Source material>

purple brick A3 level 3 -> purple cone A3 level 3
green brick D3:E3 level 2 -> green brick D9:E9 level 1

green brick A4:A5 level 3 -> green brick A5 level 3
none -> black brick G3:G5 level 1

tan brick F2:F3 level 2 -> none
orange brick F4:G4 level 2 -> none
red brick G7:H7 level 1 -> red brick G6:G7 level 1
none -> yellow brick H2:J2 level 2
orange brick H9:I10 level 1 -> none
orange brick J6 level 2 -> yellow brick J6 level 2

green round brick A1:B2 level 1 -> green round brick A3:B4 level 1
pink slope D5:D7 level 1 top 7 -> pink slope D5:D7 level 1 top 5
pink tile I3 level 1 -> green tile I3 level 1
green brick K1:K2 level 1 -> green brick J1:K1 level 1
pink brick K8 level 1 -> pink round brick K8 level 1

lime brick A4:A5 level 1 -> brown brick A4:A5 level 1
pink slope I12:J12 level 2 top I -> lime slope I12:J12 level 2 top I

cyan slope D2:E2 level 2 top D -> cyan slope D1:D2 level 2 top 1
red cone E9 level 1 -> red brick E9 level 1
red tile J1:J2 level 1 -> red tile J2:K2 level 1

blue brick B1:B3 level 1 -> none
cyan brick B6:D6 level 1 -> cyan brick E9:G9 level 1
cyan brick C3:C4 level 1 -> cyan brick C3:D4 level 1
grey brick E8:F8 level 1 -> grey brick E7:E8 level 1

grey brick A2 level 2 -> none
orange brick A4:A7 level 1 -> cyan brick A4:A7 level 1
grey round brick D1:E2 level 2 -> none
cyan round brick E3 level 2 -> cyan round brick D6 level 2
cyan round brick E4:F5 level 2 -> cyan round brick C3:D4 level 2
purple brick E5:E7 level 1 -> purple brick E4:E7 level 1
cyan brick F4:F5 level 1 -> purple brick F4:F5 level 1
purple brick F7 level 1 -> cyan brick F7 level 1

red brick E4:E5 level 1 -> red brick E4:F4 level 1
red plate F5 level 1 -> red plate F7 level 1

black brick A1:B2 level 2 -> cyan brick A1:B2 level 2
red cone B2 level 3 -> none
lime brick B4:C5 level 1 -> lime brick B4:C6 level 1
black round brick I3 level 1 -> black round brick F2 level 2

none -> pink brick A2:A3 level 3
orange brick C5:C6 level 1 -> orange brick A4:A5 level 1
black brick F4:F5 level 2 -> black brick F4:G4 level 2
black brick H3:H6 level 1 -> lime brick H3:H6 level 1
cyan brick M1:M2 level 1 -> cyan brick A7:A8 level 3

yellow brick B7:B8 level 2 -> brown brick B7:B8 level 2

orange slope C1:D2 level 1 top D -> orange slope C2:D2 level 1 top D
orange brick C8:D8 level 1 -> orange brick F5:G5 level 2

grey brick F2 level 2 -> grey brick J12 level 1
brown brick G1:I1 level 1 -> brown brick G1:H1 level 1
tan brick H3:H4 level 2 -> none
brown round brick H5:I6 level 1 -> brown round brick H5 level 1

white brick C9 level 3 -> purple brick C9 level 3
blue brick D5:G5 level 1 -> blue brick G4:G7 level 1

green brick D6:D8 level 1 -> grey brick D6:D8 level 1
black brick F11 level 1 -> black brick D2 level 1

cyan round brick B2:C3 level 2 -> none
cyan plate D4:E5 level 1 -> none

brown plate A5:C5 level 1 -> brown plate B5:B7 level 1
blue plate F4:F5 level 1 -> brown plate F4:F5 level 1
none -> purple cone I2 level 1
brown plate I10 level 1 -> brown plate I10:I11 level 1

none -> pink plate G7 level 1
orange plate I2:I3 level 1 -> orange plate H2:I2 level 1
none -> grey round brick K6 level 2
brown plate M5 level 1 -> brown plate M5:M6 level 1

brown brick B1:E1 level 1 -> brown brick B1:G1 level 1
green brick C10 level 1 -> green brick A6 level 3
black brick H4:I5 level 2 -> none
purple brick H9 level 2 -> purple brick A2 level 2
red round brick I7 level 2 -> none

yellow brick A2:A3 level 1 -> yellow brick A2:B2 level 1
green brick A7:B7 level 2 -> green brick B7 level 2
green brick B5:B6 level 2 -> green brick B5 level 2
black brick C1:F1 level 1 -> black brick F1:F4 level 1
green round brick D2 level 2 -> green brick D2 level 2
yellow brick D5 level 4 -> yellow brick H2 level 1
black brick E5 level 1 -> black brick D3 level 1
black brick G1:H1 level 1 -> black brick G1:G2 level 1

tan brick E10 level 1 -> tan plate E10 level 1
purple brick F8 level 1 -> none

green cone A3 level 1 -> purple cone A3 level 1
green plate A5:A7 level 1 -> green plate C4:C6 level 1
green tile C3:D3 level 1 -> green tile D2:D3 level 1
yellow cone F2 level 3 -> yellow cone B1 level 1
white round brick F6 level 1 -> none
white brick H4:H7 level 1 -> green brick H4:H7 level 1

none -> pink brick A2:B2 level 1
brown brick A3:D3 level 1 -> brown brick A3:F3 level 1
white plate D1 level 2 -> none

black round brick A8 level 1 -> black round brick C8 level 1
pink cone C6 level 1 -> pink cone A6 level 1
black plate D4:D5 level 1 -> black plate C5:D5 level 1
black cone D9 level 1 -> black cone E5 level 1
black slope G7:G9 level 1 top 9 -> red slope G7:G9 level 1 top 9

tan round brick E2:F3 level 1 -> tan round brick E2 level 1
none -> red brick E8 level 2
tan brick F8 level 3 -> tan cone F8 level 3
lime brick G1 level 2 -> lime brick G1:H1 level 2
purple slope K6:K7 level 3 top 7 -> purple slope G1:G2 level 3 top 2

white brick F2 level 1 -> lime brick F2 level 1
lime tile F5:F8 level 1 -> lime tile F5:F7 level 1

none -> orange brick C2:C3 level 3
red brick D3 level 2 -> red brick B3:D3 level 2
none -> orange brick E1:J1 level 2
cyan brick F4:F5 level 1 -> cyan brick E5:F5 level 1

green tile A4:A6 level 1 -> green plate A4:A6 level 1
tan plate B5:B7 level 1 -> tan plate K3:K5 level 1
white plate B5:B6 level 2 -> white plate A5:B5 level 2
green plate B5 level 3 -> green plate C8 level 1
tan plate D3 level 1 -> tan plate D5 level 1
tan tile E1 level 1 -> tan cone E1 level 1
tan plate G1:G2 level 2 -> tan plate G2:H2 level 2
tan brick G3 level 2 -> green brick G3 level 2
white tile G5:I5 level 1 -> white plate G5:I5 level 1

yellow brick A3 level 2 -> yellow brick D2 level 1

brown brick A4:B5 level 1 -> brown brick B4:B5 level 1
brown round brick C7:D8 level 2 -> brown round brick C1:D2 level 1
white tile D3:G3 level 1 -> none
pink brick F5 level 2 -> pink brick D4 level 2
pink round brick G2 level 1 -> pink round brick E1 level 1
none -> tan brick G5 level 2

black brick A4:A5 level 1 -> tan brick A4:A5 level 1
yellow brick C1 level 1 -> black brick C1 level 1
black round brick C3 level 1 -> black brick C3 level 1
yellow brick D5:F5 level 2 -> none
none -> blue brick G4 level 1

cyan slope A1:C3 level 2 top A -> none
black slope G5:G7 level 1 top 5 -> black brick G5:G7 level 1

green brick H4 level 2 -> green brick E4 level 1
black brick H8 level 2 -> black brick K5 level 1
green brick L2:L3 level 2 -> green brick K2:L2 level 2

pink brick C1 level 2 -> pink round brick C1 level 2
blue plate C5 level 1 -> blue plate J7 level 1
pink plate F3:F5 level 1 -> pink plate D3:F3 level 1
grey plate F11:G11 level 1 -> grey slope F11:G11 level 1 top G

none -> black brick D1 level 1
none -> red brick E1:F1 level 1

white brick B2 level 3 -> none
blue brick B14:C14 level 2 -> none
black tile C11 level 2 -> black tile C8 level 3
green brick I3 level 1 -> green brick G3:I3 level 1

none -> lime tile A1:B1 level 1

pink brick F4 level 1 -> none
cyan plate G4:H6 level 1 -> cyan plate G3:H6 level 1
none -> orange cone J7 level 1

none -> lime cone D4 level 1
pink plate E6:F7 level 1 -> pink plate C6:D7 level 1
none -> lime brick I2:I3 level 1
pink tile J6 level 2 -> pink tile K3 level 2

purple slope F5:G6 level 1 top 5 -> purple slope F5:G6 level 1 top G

Prompt> Where the string "slope" appears in a line of the entries, that line counts; state the total number of such lines and nothing else.

Reply> 10